ACTIVITY
Produce an exact copy of the lines below, starting at the first and ending with the line containing "cyan line: rotated 55 degrees clockwise".

⟨

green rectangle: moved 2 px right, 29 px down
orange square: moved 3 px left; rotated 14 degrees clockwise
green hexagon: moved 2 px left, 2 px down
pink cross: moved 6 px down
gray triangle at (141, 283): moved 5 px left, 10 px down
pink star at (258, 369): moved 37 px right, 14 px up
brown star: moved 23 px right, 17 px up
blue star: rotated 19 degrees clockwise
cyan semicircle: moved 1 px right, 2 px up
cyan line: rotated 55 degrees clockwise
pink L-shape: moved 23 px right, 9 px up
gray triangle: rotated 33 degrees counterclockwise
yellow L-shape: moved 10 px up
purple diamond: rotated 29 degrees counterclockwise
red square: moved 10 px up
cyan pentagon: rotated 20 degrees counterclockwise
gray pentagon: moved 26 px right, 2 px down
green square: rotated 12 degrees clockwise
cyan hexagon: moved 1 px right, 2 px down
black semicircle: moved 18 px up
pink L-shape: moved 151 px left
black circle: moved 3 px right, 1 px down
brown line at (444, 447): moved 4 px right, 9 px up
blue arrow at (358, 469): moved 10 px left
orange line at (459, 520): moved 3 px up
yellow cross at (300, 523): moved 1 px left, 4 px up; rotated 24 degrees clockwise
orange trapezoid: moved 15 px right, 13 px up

⟩

SOLUTION FOR THIS EXERCISE
green rectangle: moved 2 px right, 29 px down
orange square: moved 3 px left; rotated 14 degrees clockwise
green hexagon: moved 2 px left, 2 px down
pink cross: moved 6 px down
gray triangle at (141, 283): moved 5 px left, 10 px down
pink star at (258, 369): moved 37 px right, 14 px up
brown star: moved 23 px right, 17 px up
blue star: rotated 19 degrees clockwise
cyan semicircle: moved 1 px right, 2 px up
cyan line: rotated 55 degrees clockwise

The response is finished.